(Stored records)

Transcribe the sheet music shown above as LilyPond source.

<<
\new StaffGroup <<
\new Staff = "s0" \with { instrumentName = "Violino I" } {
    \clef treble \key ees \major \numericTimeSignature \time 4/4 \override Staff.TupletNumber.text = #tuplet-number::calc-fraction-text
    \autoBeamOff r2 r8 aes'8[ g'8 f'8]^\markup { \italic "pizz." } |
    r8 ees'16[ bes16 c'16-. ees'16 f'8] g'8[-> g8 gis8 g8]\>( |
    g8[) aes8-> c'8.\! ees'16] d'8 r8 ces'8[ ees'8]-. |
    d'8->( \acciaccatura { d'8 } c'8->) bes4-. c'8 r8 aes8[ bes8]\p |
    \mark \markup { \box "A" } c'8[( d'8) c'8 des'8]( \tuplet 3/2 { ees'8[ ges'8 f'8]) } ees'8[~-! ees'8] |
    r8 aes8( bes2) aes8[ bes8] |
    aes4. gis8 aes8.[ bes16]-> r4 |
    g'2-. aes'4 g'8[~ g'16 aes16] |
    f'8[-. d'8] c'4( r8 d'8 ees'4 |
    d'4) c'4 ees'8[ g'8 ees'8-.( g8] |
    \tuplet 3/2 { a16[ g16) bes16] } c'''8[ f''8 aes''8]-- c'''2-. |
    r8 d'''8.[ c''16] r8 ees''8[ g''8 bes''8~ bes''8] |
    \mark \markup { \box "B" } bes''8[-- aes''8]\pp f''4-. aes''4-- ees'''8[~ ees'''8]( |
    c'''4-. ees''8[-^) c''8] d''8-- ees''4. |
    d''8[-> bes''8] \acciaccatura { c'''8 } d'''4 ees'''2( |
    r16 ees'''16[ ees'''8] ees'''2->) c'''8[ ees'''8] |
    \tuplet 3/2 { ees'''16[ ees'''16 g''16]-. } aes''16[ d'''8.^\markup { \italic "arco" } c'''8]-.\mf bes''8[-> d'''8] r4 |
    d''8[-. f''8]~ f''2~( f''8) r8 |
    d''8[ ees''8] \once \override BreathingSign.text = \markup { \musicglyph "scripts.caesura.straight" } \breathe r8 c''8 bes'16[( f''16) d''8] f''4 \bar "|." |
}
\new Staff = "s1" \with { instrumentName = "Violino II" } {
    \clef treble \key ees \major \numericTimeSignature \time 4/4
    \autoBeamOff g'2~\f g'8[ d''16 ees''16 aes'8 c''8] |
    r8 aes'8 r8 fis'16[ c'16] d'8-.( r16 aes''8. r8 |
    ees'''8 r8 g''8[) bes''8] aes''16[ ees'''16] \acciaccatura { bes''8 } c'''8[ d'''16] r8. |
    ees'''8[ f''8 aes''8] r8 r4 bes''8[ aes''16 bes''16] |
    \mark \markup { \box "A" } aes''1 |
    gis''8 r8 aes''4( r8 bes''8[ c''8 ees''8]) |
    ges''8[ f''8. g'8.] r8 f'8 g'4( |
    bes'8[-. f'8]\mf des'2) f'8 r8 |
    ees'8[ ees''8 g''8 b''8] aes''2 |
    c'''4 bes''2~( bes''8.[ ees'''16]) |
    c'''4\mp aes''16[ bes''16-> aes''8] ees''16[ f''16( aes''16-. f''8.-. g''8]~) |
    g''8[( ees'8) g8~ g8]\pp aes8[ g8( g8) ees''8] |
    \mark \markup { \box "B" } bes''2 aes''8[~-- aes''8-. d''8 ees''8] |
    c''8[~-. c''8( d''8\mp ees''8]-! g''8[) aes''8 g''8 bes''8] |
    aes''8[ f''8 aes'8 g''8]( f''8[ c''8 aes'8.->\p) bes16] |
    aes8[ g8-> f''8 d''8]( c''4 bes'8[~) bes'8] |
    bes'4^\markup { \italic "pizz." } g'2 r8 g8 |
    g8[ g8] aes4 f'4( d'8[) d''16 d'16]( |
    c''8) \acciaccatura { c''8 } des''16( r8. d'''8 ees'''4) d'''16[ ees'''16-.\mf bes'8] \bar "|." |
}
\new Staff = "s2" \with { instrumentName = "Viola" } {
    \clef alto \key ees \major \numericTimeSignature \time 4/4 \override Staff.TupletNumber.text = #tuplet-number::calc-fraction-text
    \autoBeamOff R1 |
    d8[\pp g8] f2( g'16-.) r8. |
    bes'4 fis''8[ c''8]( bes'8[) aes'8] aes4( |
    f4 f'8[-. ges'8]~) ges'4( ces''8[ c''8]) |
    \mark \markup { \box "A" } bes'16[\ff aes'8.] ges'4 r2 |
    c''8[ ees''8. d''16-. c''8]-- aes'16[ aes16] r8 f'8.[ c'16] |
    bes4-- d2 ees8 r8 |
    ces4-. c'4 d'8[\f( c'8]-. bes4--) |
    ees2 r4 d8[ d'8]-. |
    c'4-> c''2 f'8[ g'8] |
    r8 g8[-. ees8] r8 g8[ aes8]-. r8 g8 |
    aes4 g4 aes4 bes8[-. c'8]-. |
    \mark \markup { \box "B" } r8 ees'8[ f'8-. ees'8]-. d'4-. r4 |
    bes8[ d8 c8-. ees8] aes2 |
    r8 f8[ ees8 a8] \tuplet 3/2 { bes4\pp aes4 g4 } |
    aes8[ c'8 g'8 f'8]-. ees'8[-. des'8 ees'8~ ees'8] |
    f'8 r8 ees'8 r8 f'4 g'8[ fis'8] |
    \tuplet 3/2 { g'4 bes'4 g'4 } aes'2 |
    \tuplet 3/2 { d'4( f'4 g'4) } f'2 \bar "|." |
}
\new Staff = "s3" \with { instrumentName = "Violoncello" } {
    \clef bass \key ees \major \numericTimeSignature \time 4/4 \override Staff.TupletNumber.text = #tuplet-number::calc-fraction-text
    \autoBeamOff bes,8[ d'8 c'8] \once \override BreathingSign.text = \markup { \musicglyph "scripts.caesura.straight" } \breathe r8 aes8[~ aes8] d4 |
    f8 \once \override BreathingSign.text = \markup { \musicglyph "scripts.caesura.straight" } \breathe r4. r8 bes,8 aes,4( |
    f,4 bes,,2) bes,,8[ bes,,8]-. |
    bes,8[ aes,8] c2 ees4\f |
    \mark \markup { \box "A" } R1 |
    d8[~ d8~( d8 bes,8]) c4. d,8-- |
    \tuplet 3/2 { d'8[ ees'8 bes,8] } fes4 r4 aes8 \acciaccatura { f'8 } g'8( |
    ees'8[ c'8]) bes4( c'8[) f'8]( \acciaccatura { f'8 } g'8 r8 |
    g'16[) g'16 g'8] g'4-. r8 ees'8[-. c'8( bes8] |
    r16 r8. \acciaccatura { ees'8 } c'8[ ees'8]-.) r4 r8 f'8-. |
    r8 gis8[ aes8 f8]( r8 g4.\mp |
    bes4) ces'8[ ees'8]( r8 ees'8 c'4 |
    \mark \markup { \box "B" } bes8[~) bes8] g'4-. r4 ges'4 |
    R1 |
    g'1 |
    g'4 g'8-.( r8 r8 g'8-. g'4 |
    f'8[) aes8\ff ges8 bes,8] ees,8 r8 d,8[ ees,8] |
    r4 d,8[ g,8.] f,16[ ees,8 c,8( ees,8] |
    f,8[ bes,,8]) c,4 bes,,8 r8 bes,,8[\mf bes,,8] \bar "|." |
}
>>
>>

TASK TO CARRY OUT: Please locate each line of the material above that contains the string "number" and copy those lines.

SOLUTION:
    \clef treble \key ees \major \numericTimeSignature \time 4/4 \override Staff.TupletNumber.text = #tuplet-number::calc-fraction-text
    \clef alto \key ees \major \numericTimeSignature \time 4/4 \override Staff.TupletNumber.text = #tuplet-number::calc-fraction-text
    \clef bass \key ees \major \numericTimeSignature \time 4/4 \override Staff.TupletNumber.text = #tuplet-number::calc-fraction-text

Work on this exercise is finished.